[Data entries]
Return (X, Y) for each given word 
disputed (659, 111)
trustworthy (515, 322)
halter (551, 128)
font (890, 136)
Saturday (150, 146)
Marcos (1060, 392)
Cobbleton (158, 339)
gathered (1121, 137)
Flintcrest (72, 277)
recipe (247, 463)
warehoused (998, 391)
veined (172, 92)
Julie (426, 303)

Exercise goal: Can you lay out the lines as a two-column CSV, covering everything from the line containing "Cobbleton (158, 339)" down to the last of the lines, both ends included? Use the columns "word" and "coordinates", with one row per line, each value in its own quoted field and any line breaks replaced by spaces.

Exercise result:
word,coordinates
"Cobbleton","(158, 339)"
"gathered","(1121, 137)"
"Flintcrest","(72, 277)"
"recipe","(247, 463)"
"warehoused","(998, 391)"
"veined","(172, 92)"
"Julie","(426, 303)"